Source records
--------------------------------------------------
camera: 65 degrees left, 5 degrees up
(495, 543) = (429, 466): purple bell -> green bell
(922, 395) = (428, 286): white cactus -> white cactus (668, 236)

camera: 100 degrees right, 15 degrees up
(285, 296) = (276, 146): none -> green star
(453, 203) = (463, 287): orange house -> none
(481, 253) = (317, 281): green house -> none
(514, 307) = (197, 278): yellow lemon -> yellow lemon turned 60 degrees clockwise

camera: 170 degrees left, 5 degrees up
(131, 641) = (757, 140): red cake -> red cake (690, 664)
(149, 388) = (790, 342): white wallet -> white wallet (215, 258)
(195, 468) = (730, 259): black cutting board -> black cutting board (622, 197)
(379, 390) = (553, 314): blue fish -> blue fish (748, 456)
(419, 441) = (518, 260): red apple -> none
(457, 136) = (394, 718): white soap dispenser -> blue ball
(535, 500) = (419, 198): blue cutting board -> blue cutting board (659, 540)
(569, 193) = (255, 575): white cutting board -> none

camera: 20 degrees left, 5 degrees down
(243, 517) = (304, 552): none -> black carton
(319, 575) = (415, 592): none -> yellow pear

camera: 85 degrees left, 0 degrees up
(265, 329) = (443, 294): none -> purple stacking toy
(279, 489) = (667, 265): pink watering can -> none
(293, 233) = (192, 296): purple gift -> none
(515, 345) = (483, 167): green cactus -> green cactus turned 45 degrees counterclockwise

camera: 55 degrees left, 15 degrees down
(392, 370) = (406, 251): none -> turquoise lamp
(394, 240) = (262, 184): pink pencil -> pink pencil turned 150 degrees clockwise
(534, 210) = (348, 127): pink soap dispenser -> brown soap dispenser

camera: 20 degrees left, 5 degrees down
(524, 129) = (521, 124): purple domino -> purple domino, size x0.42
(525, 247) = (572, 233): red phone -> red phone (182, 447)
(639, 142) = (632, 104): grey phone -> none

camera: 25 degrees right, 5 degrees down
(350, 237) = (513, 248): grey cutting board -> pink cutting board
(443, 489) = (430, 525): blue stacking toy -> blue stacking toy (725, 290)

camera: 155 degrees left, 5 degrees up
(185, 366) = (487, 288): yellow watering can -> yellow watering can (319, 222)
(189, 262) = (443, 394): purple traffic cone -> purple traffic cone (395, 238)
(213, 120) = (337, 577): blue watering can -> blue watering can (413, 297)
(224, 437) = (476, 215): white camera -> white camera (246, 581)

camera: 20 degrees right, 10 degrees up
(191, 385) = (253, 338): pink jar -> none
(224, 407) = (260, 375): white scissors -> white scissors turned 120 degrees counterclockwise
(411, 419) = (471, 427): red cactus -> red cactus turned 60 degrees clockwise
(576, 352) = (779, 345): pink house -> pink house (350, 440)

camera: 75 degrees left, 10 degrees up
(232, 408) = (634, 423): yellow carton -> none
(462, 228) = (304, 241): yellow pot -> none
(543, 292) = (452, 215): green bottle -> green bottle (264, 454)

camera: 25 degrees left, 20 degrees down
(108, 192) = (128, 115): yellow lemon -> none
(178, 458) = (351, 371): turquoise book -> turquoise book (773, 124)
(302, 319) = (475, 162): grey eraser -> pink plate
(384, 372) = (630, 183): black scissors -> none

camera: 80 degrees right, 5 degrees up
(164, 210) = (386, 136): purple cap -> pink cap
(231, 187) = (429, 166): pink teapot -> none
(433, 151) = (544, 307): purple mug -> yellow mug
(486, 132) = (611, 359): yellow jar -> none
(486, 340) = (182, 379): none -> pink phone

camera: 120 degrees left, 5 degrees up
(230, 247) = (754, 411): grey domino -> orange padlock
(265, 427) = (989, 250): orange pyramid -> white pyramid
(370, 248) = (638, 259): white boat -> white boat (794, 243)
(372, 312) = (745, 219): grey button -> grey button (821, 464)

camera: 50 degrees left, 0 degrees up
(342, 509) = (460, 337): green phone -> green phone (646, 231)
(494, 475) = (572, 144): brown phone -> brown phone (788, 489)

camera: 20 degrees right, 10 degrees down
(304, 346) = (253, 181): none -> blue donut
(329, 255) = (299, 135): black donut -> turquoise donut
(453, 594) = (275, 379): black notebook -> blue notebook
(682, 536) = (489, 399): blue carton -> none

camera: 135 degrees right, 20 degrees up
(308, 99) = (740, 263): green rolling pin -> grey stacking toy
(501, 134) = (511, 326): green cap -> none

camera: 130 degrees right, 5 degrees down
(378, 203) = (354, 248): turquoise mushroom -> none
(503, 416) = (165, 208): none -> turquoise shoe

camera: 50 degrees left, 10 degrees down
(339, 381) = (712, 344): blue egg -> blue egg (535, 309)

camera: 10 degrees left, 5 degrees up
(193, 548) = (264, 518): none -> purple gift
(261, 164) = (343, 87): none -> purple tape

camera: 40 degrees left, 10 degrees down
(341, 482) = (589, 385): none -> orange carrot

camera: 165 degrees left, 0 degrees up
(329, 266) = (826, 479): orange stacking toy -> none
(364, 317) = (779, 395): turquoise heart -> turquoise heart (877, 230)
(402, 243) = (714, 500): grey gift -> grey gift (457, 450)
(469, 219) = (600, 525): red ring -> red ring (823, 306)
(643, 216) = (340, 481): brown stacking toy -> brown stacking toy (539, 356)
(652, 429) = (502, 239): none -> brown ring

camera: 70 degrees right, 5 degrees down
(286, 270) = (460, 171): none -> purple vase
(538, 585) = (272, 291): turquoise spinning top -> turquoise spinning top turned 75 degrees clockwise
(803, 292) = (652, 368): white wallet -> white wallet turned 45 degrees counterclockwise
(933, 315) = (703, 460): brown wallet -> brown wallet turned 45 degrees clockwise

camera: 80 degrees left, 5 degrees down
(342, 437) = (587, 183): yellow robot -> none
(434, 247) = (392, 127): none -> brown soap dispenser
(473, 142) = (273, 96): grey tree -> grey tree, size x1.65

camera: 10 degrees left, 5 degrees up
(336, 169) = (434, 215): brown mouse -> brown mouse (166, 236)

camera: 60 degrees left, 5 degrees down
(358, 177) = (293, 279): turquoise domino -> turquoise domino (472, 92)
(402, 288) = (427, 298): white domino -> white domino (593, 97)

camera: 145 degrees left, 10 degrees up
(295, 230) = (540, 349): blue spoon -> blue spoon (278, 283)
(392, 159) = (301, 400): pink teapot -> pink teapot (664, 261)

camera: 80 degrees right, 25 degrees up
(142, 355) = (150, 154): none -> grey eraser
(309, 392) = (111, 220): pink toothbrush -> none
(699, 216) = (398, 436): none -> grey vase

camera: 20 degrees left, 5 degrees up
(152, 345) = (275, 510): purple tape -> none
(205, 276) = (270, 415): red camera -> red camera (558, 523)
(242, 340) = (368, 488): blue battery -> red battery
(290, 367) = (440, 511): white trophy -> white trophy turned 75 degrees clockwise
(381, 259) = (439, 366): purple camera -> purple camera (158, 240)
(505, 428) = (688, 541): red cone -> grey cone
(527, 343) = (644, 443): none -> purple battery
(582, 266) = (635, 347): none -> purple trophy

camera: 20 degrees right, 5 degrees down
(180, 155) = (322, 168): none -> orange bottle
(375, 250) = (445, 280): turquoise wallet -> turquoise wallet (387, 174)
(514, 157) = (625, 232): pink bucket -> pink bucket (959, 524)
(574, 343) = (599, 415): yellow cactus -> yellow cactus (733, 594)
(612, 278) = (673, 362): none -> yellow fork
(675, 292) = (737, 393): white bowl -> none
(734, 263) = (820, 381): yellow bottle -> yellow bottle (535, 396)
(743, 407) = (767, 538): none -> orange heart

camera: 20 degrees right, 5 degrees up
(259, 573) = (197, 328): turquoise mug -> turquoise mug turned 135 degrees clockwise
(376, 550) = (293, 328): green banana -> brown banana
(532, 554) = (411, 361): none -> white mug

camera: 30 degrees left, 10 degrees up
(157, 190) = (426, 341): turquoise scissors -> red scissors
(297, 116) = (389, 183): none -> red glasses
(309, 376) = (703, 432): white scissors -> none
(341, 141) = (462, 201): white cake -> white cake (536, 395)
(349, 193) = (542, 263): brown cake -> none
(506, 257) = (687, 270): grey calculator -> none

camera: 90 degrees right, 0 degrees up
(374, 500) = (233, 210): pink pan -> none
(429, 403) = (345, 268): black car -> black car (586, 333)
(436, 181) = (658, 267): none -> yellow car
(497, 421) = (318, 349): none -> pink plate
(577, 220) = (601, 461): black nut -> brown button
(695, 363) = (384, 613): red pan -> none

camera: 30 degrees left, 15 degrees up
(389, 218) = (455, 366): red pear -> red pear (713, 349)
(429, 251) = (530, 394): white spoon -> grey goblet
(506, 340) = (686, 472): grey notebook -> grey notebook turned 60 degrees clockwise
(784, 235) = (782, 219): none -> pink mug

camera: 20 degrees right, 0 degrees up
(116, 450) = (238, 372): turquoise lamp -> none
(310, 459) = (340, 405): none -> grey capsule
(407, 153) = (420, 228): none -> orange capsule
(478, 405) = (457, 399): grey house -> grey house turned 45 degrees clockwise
--------------------------------------------------
■ TASK DESCRIPTION: Please show every line of the records that holds the word "tape".

■ SOLUTION FOR THIS PROBLEM:
(261, 164) = (343, 87): none -> purple tape
(152, 345) = (275, 510): purple tape -> none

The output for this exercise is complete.